__Dataset extract__:
_ _ _ _ _ _ _

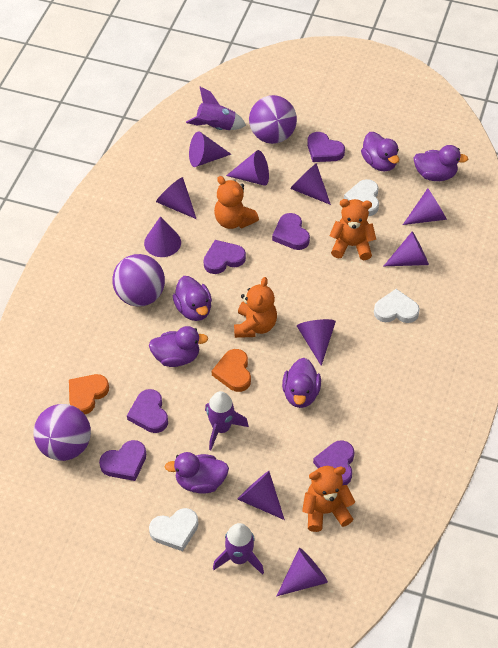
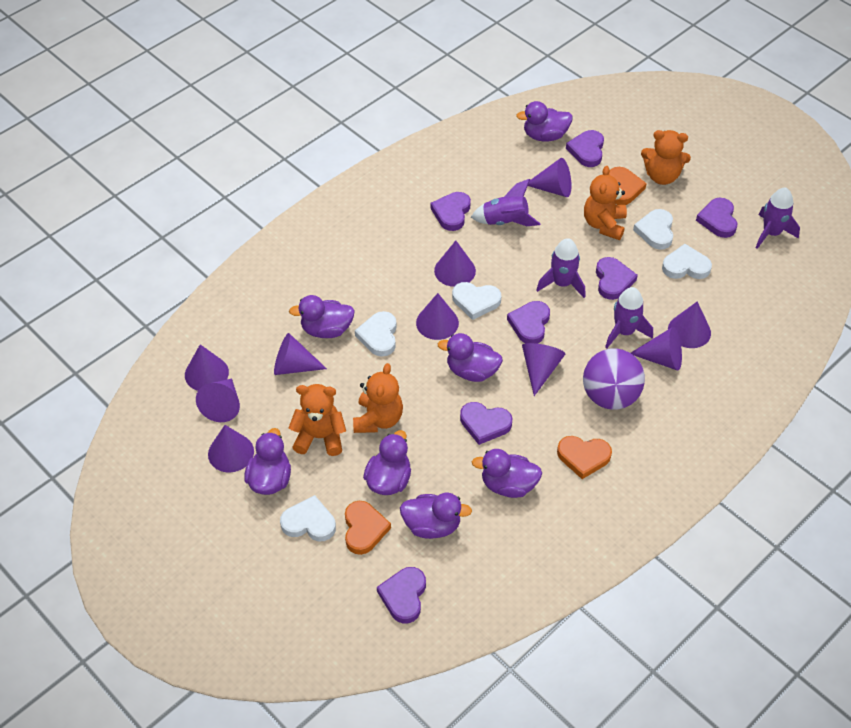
orange heart: 2 -> 3
purple ball: 3 -> 1
purple duck: 6 -> 7
purple heart: 6 -> 7
purple rocket: 3 -> 4
white heart: 3 -> 5

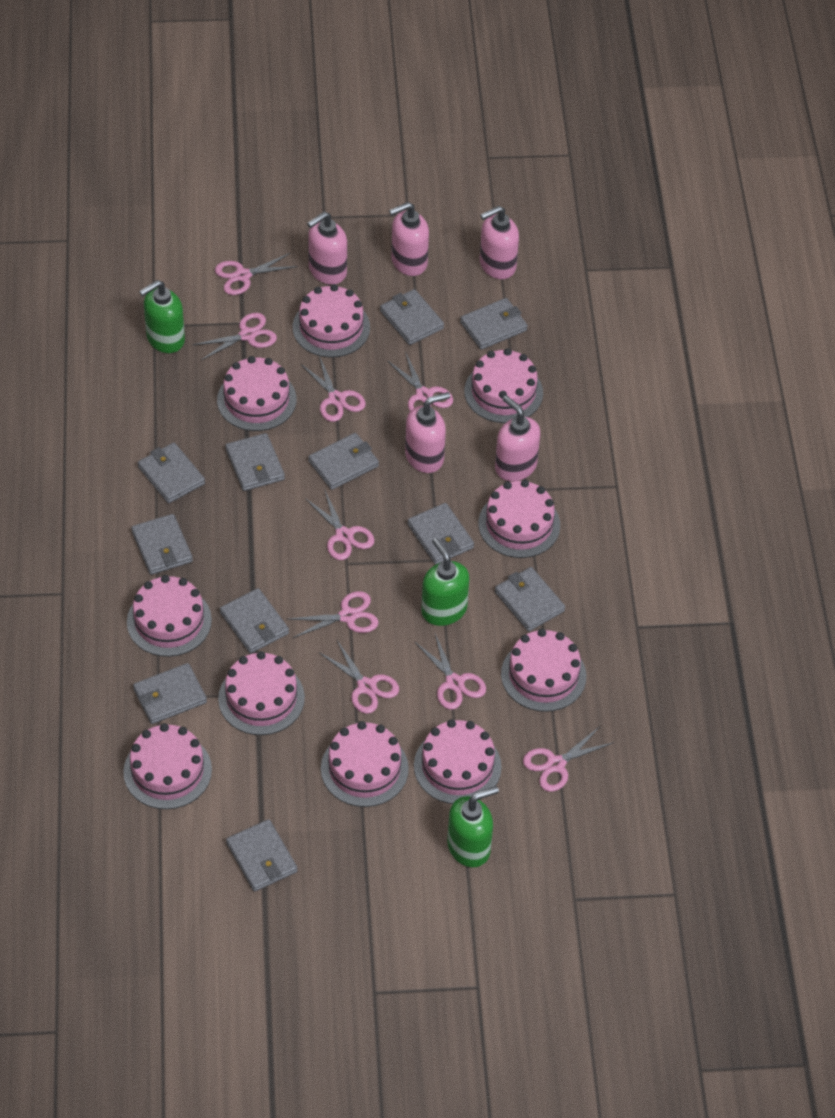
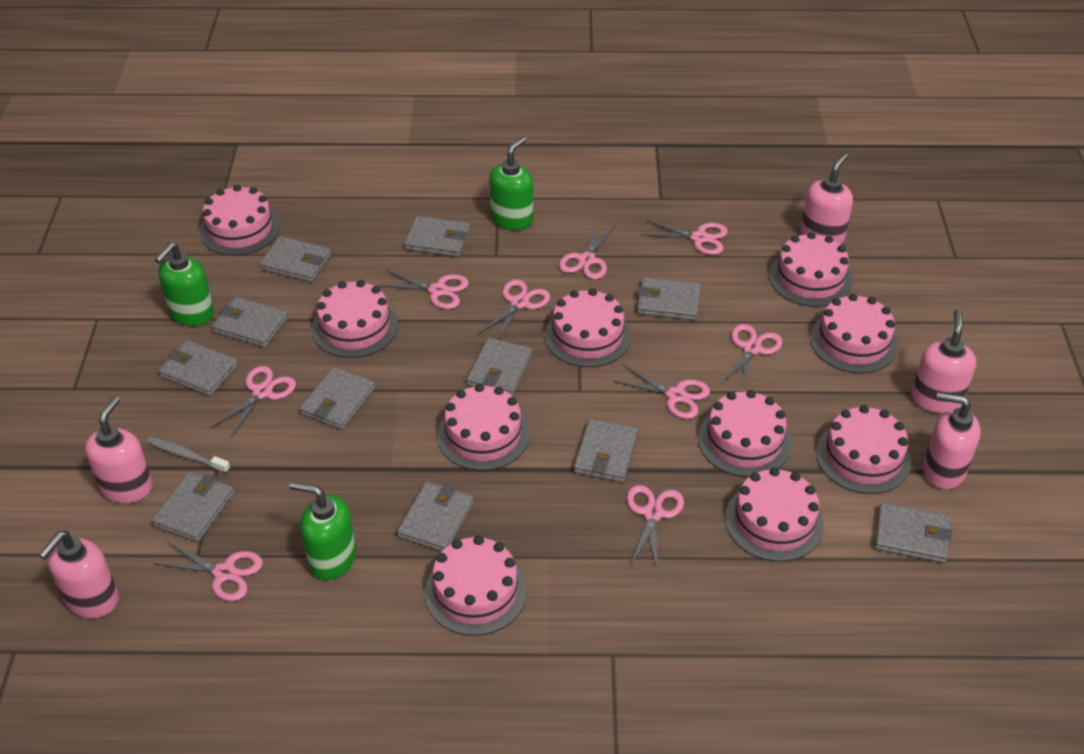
grey toothbrush: 0 -> 1

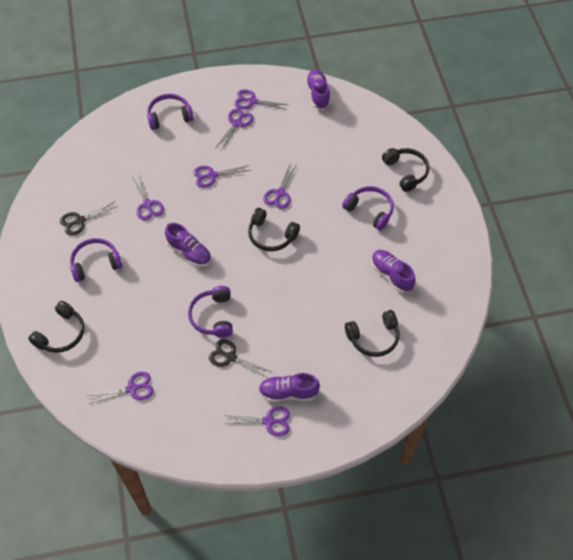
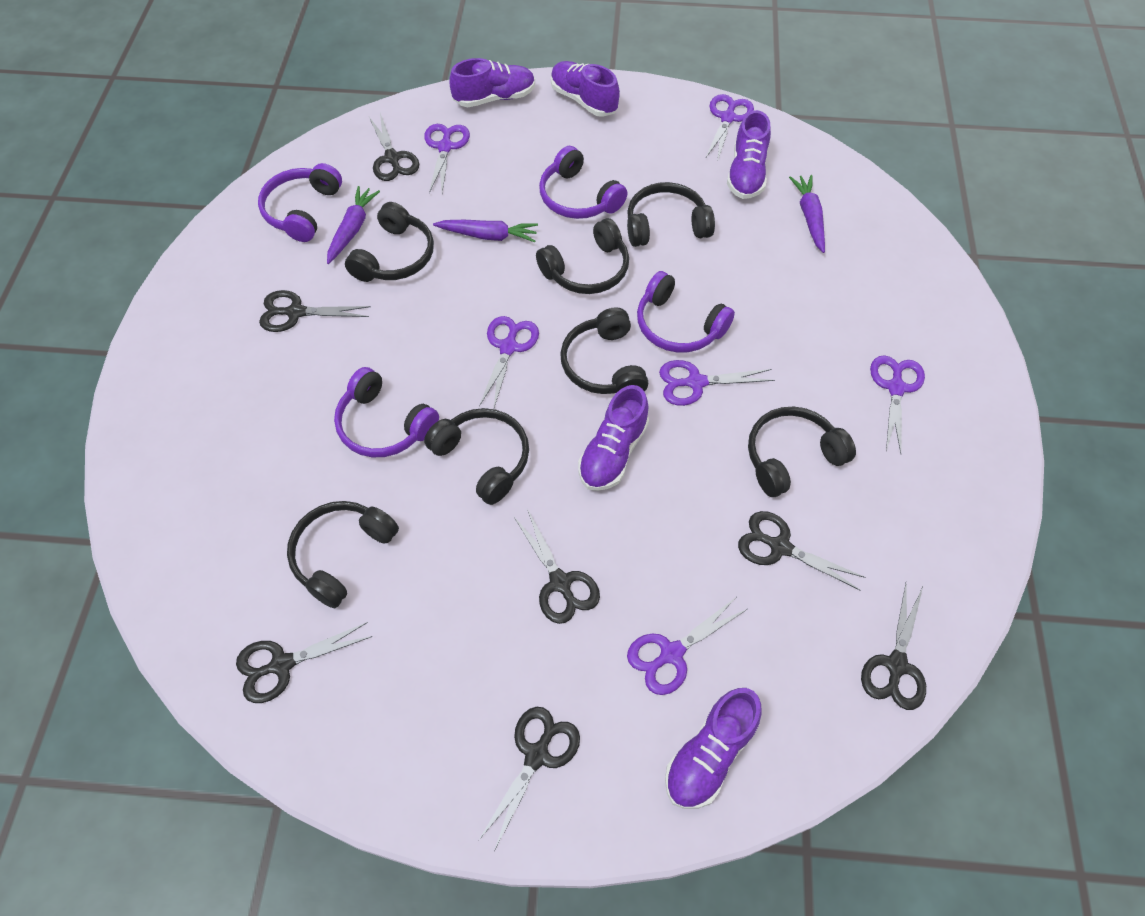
black headphones: 4 -> 7
black scissors: 2 -> 7
purple carrot: 0 -> 3
purple scissors: 7 -> 6
purple shoe: 4 -> 5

_ _ _ _ _ _ _

__What to do__: For the word "scissors", show every line of the entries that holds it.

__Answer area__:
black scissors: 2 -> 7
purple scissors: 7 -> 6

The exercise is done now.